Available records >>
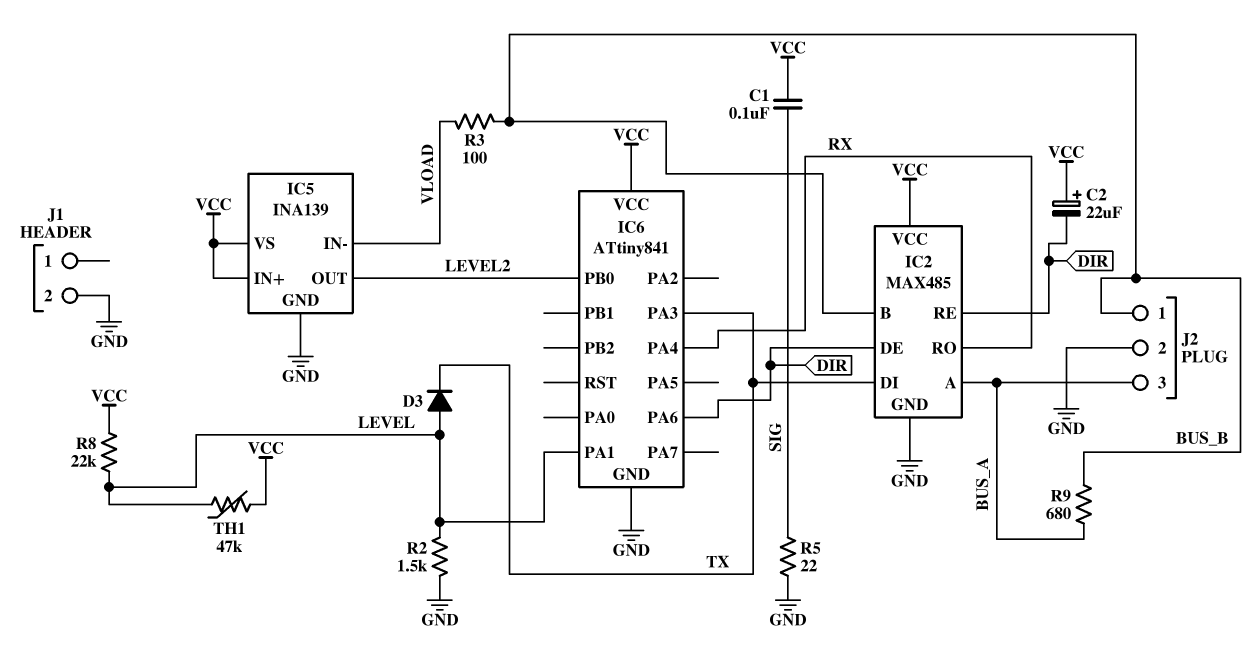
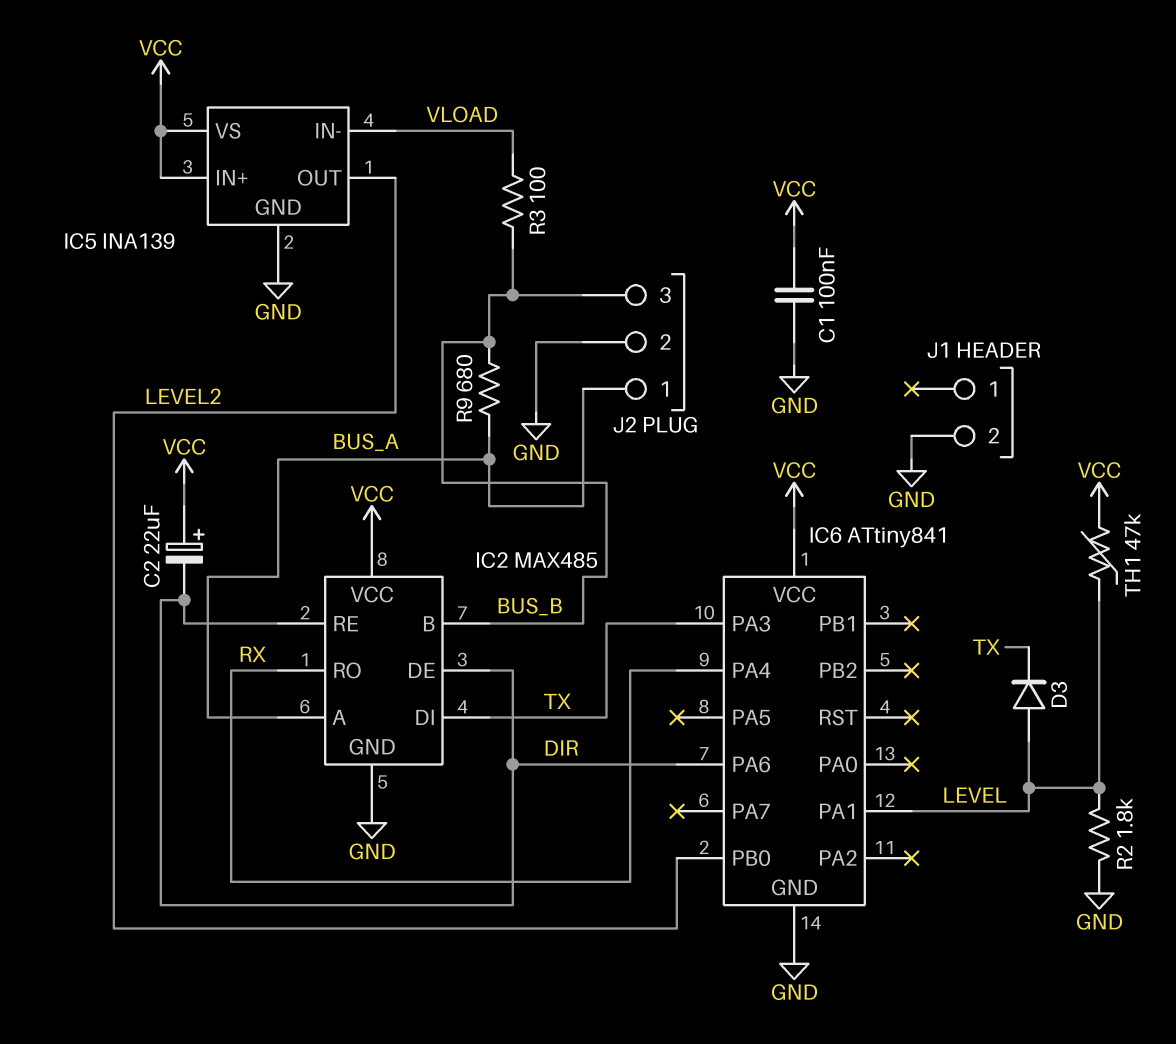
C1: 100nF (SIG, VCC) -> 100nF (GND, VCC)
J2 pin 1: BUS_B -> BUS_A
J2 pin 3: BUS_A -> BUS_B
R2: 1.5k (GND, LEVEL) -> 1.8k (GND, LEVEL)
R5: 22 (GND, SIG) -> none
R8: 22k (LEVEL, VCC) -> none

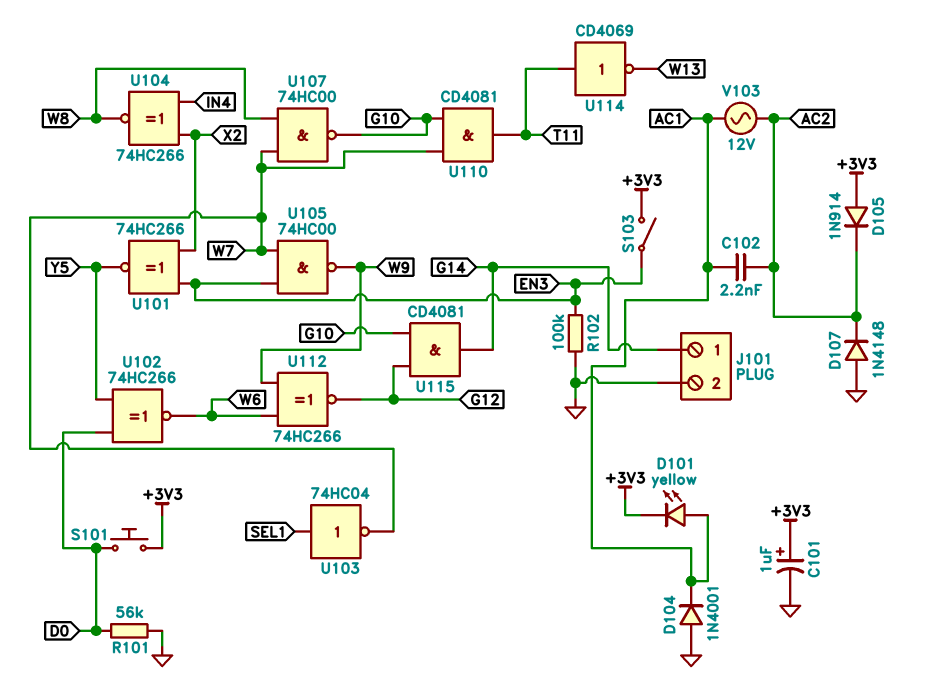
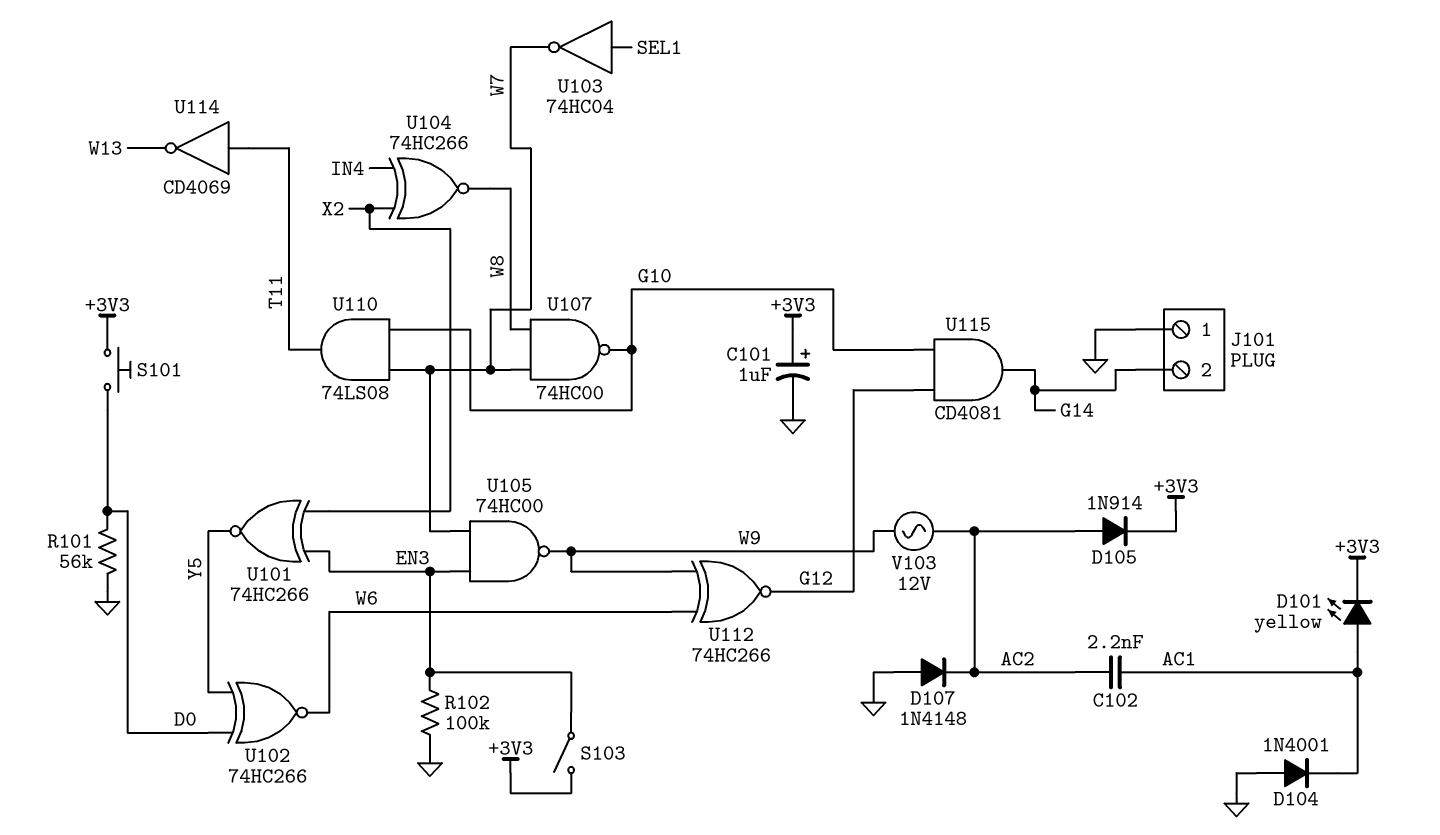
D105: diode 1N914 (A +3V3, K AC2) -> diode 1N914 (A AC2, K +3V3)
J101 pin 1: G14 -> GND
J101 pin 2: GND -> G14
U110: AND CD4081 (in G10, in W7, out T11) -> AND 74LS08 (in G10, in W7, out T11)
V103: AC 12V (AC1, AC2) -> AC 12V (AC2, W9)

What the task asks >>
Give back all entries exactly. No pictures belong in the copy.

The completed task >>
C1: 100nF (SIG, VCC) -> 100nF (GND, VCC)
J2 pin 1: BUS_B -> BUS_A
J2 pin 3: BUS_A -> BUS_B
R2: 1.5k (GND, LEVEL) -> 1.8k (GND, LEVEL)
R5: 22 (GND, SIG) -> none
R8: 22k (LEVEL, VCC) -> none

D105: diode 1N914 (A +3V3, K AC2) -> diode 1N914 (A AC2, K +3V3)
J101 pin 1: G14 -> GND
J101 pin 2: GND -> G14
U110: AND CD4081 (in G10, in W7, out T11) -> AND 74LS08 (in G10, in W7, out T11)
V103: AC 12V (AC1, AC2) -> AC 12V (AC2, W9)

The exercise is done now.